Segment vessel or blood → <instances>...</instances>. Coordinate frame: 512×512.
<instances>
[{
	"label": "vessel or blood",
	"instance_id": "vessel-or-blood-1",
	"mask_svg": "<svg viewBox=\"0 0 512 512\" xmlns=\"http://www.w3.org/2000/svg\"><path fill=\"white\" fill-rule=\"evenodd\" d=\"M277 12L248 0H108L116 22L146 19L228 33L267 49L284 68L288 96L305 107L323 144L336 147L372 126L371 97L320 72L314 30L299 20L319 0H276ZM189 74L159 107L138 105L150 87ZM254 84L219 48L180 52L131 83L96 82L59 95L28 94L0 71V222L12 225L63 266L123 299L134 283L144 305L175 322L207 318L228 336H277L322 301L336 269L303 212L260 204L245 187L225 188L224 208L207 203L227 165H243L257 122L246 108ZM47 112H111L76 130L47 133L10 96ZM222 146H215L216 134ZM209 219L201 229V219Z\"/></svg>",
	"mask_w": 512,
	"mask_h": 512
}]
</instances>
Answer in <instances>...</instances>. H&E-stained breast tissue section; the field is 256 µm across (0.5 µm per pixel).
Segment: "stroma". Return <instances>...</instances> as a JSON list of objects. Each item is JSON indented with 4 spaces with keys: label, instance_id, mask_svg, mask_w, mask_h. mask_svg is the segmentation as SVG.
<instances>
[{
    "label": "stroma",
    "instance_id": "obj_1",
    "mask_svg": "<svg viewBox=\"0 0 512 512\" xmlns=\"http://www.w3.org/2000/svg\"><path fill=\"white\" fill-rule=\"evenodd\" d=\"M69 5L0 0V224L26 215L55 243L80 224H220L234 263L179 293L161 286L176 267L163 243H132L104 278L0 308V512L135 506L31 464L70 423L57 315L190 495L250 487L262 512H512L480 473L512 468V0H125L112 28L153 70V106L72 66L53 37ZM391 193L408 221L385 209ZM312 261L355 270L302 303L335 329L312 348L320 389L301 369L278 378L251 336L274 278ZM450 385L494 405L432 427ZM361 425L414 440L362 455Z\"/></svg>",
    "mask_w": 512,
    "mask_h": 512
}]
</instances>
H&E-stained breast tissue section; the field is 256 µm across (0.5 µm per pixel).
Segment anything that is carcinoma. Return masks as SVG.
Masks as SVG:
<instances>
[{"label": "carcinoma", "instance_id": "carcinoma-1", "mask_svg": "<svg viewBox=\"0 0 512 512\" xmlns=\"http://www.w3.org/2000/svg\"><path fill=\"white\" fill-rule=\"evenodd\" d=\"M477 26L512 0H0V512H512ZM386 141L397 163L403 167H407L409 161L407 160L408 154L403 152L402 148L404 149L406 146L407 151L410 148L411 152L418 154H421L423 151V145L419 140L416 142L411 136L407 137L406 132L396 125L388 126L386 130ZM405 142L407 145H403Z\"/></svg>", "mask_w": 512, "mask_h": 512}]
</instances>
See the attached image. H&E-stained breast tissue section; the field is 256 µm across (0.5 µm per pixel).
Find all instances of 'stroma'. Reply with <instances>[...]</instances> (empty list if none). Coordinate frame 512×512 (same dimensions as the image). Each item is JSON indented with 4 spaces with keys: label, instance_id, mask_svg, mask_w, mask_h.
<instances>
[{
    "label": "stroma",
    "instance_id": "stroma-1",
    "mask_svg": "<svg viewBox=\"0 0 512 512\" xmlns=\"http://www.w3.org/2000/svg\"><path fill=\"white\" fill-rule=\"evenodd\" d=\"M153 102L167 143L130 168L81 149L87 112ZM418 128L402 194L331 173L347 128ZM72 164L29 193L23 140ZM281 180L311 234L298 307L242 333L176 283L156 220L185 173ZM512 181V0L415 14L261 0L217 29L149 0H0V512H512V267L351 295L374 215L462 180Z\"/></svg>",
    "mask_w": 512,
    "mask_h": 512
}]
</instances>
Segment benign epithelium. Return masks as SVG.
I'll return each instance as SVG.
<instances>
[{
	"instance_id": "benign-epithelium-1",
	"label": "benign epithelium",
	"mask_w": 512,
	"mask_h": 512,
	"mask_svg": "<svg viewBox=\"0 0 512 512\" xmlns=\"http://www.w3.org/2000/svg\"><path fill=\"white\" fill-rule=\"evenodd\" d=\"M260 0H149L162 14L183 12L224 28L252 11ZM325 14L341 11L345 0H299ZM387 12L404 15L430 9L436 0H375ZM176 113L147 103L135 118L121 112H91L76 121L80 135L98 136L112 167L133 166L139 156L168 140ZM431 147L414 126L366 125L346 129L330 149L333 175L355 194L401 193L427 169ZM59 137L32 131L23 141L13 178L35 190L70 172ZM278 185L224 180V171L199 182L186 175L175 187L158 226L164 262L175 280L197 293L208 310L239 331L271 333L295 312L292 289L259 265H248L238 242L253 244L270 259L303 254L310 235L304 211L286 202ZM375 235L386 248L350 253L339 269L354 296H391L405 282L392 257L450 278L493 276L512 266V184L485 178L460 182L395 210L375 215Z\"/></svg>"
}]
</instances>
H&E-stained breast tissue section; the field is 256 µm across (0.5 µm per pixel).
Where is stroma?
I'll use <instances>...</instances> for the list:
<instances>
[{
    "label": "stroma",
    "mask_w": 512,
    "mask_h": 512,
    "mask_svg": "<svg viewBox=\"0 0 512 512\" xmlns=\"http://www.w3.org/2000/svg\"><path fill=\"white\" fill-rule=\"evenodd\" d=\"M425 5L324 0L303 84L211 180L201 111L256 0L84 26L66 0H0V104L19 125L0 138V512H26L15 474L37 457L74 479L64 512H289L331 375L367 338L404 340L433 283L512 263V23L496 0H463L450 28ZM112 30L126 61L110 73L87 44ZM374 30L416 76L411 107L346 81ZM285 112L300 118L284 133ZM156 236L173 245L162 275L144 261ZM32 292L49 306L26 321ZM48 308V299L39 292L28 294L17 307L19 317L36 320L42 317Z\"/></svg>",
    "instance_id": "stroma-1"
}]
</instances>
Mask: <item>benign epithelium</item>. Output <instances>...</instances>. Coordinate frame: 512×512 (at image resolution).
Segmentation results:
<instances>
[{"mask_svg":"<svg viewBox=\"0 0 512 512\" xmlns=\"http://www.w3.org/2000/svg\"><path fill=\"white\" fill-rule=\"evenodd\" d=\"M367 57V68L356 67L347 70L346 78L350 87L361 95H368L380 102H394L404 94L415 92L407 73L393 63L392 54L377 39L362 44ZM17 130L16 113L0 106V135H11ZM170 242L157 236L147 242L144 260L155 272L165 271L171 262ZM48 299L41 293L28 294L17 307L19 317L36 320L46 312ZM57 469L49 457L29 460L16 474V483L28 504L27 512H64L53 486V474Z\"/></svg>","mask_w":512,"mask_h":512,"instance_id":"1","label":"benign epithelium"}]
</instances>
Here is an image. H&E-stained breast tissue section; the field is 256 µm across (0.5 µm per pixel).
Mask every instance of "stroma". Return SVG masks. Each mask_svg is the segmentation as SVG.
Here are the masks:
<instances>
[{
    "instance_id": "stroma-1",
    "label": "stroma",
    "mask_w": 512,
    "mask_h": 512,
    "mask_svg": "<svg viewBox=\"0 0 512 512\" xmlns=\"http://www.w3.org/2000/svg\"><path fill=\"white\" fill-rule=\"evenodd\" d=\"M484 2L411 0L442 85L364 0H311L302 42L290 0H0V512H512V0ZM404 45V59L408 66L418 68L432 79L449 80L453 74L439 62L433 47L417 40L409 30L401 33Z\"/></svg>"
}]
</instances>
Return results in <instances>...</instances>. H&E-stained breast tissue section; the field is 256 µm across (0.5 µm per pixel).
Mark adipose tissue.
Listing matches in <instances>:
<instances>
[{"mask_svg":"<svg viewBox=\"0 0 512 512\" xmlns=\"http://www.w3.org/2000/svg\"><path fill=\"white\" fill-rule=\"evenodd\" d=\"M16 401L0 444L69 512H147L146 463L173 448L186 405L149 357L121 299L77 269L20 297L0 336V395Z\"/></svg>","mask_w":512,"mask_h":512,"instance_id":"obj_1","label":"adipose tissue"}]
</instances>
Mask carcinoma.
____
> **Brief**
Of the lines above, copy each that contains "pixel".

> **Written reply**
Answer in <instances>...</instances>. H&E-stained breast tissue section; the field is 256 µm across (0.5 µm per pixel).
H&E-stained breast tissue section; the field is 256 µm across (0.5 µm per pixel).
See the attached image. H&E-stained breast tissue section; the field is 256 µm across (0.5 µm per pixel).
H&E-stained breast tissue section; the field is 256 µm across (0.5 µm per pixel).
Here is an image. H&E-stained breast tissue section; the field is 256 µm across (0.5 µm per pixel).
Return results in <instances>...</instances>. H&E-stained breast tissue section; the field is 256 µm across (0.5 µm per pixel).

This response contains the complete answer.